§ Your objective
Rewrite the lines below with "center point" changed to "midpoint" and everything else kept the same. Leave the pictures out.

§ Entries shown
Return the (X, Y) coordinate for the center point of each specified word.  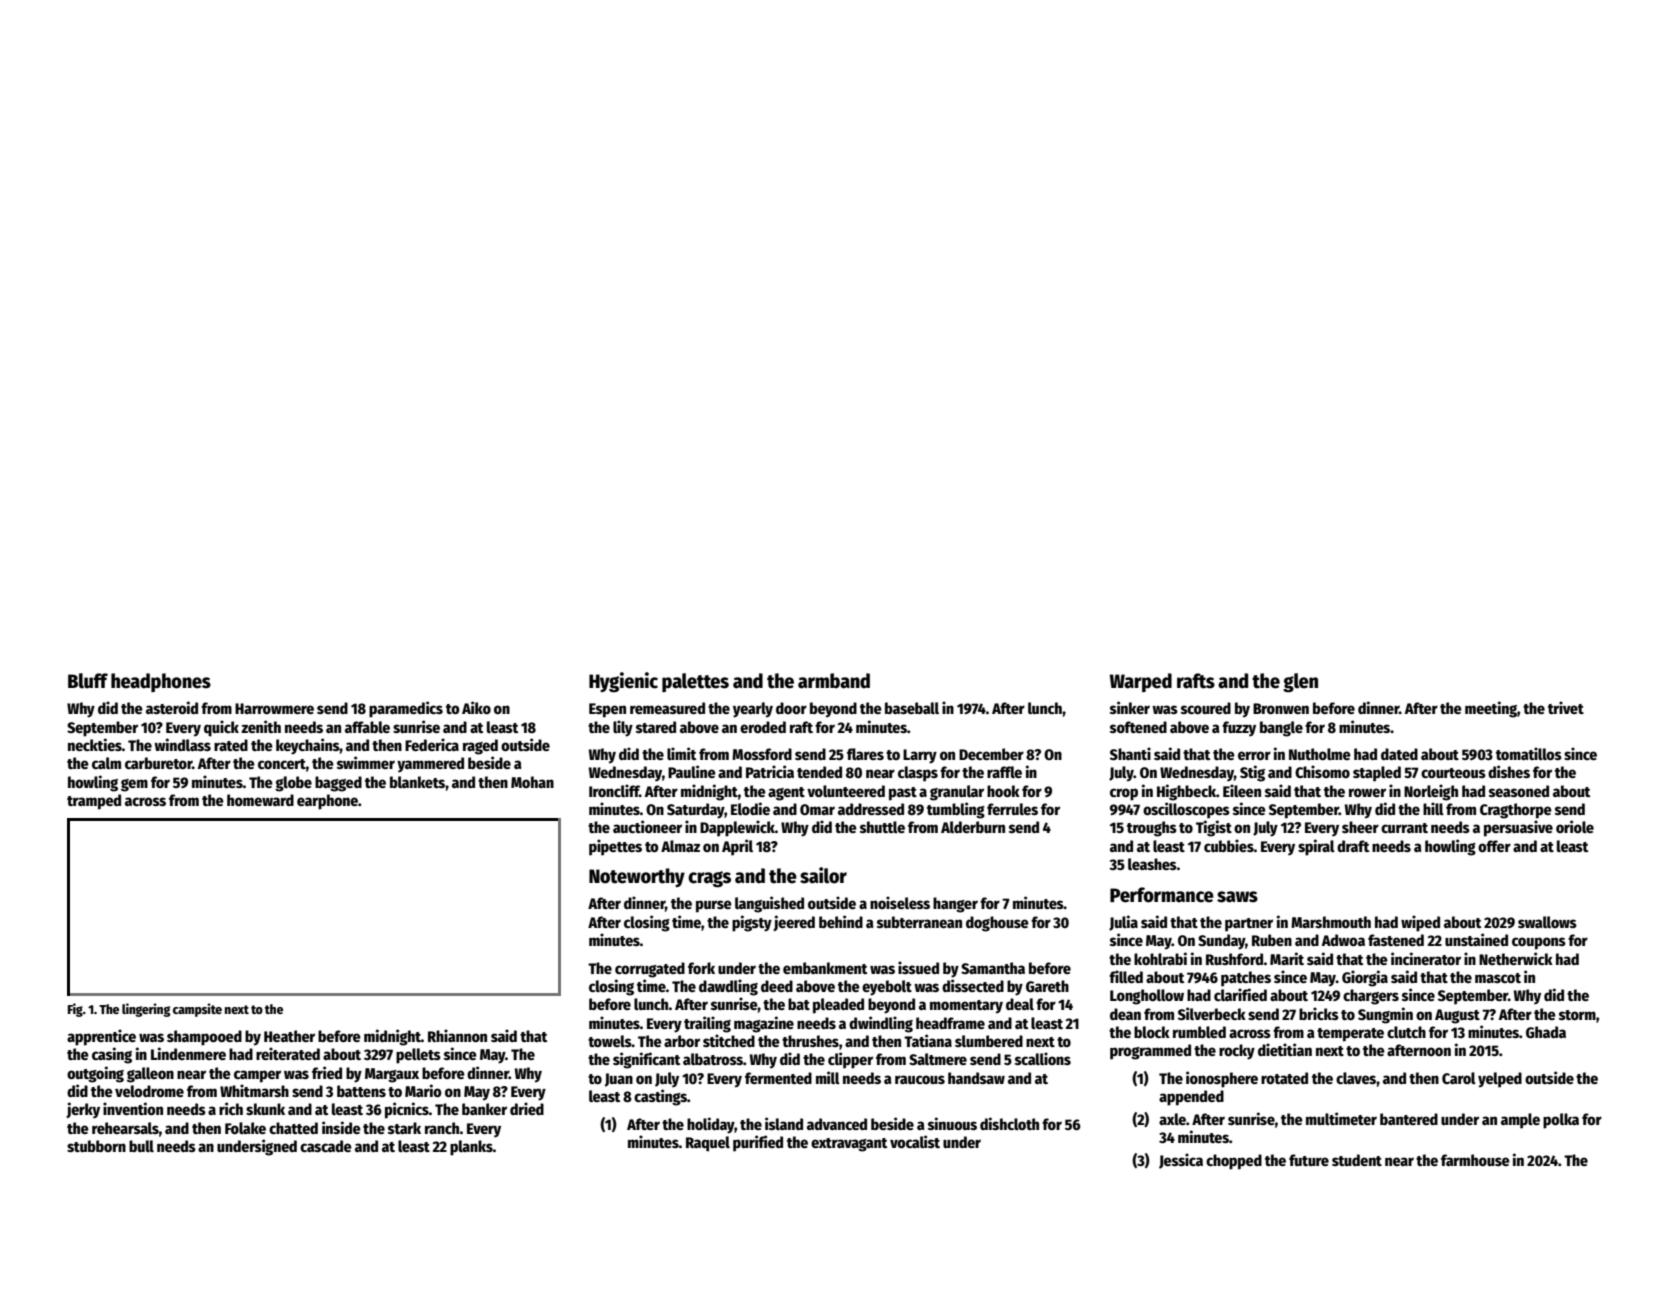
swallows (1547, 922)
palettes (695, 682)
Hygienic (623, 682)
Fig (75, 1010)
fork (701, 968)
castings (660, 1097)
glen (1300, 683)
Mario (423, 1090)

§ Written solution
Return the (X, Y) coordinate for the midpoint of each specified word.  
swallows (1547, 922)
palettes (695, 682)
Hygienic (623, 682)
Fig (75, 1010)
fork (701, 968)
castings (660, 1097)
glen (1300, 683)
Mario (423, 1090)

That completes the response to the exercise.